Exercise instructions ::
Keep every line of the data below that has the string "this" and present those lines.

Aerial scene object inventories ::

-- Opening Marker --

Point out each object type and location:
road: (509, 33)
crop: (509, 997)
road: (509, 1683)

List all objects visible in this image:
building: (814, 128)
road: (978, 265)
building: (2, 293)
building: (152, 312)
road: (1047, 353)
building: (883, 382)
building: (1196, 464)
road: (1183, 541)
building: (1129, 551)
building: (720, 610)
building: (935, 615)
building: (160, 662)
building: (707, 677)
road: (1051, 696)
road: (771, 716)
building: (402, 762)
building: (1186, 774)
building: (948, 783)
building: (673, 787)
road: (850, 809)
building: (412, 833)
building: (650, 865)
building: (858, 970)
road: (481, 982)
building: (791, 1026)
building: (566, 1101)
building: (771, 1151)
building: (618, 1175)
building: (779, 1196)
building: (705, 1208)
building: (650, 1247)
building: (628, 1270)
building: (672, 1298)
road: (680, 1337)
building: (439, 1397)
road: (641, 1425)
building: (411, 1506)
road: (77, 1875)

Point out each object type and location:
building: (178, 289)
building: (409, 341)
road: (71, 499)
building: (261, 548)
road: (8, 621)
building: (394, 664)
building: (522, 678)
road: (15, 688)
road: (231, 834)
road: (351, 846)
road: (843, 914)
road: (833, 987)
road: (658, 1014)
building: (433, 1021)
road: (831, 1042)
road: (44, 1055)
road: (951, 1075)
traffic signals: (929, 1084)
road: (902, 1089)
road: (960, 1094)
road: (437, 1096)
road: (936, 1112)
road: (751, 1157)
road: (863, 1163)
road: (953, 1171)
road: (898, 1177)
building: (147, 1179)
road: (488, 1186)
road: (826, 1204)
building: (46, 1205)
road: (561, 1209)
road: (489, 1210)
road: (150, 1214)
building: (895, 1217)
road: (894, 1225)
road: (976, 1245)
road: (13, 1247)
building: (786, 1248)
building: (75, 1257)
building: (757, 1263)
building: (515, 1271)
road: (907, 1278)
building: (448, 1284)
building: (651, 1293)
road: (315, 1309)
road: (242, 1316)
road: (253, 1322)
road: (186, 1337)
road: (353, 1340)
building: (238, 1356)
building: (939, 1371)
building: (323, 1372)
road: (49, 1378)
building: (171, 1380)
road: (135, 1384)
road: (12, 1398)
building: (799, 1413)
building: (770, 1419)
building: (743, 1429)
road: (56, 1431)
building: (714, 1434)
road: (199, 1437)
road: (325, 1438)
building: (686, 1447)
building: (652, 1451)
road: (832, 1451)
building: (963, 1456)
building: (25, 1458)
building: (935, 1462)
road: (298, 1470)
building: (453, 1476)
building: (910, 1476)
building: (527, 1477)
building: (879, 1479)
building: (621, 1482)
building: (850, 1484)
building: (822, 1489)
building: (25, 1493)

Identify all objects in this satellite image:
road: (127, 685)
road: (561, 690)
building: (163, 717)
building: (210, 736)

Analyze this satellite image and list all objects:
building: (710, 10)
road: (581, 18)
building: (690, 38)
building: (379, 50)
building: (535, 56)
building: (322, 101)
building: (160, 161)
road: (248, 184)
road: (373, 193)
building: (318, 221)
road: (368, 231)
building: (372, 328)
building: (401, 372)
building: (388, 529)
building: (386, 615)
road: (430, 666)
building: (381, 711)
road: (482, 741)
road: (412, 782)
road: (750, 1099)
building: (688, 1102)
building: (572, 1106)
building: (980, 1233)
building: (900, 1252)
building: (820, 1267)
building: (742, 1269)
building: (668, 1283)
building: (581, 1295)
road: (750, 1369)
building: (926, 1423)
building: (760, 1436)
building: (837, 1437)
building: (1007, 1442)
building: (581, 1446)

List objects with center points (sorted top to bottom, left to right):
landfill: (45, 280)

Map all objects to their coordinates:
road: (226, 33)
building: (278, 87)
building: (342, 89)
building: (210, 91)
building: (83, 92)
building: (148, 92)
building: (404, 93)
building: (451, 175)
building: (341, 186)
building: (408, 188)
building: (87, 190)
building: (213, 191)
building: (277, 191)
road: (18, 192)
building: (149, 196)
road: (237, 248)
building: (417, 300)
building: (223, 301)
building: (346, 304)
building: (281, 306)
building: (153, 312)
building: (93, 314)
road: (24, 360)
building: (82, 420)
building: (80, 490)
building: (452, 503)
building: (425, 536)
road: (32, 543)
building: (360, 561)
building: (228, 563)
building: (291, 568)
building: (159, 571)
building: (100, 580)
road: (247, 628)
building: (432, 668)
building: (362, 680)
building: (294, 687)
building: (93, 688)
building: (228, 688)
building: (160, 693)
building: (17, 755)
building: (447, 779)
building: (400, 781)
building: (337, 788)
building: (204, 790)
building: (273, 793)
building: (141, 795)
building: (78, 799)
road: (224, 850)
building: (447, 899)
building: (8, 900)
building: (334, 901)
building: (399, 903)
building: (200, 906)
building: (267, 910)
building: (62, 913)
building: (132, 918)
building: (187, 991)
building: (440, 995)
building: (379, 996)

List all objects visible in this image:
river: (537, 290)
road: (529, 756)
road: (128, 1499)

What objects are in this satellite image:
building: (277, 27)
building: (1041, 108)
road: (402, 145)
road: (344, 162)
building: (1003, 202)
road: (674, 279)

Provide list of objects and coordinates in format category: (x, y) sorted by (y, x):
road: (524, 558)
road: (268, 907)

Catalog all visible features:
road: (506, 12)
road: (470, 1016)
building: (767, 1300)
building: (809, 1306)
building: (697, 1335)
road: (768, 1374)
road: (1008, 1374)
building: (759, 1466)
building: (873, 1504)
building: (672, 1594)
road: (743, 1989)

-- Closing Marker --

Response below ::
List all objects visible in this image:
Identify all objects in this satellite image:
Analyze this satellite image and list all objects:
List all objects visible in this image:
What objects are in this satellite image:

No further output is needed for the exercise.